→ **Work required**: Retype, word for word, every line from the one holding "(261, 289) = (444, 74): brown" through the one holding "(553, 401) = (465, 313): none" in the entries below, both included, and only those lines.

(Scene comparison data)
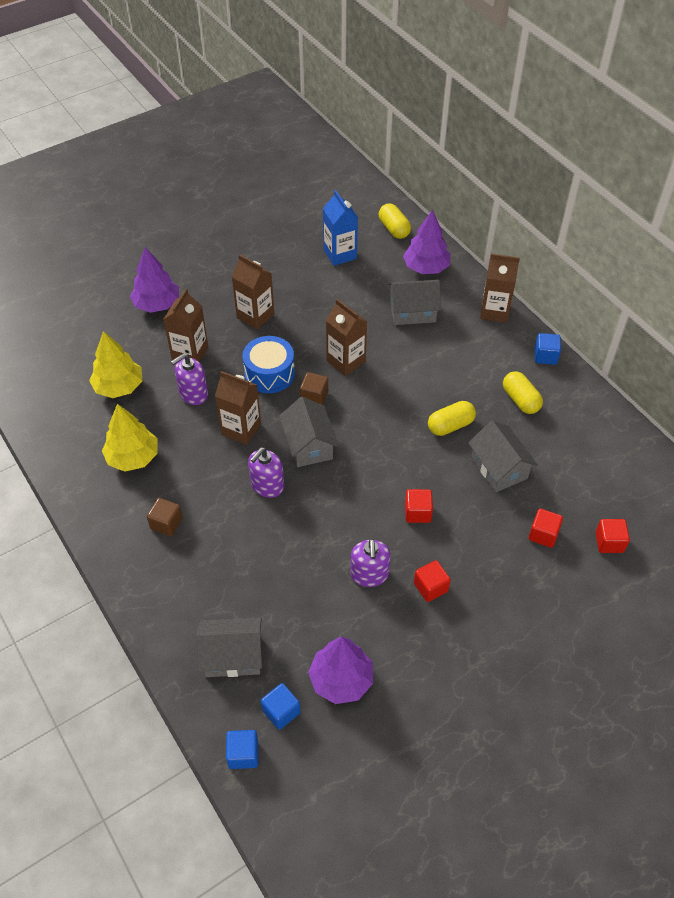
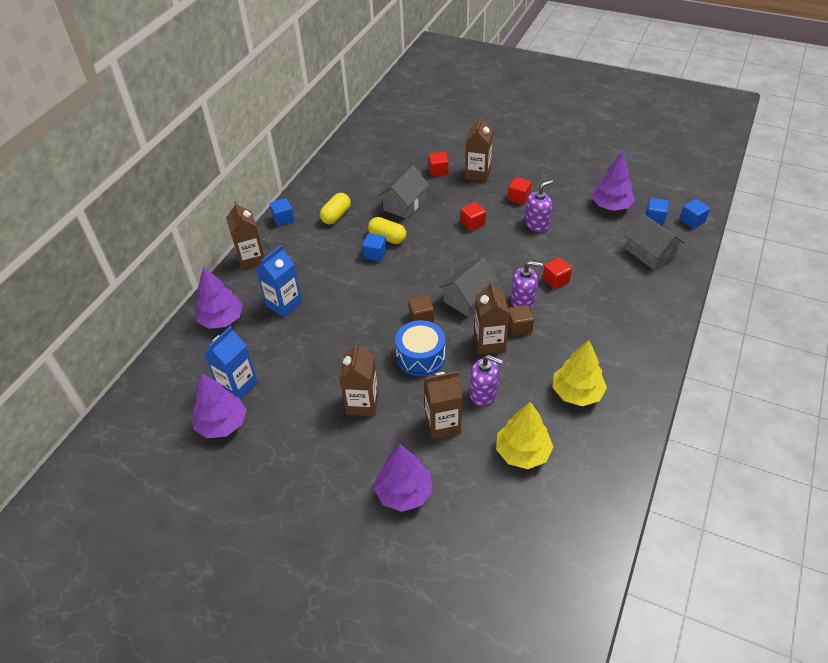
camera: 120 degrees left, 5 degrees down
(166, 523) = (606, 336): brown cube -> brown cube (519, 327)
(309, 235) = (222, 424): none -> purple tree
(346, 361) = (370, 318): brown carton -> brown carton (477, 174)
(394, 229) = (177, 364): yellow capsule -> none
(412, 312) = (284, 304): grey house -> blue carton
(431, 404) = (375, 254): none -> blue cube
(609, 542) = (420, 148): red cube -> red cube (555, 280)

---

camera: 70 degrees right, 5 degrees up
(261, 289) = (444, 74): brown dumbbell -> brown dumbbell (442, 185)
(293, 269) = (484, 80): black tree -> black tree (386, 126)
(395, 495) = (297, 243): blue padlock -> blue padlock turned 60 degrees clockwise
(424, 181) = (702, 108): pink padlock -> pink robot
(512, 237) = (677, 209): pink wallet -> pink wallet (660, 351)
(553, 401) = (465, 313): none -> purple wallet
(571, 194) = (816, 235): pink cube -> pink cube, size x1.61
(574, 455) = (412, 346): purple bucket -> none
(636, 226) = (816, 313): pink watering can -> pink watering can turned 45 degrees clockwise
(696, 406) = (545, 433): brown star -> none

→ **Task answer**:
(261, 289) = (444, 74): brown dumbbell -> brown dumbbell (442, 185)
(293, 269) = (484, 80): black tree -> black tree (386, 126)
(395, 495) = (297, 243): blue padlock -> blue padlock turned 60 degrees clockwise
(424, 181) = (702, 108): pink padlock -> pink robot
(512, 237) = (677, 209): pink wallet -> pink wallet (660, 351)
(553, 401) = (465, 313): none -> purple wallet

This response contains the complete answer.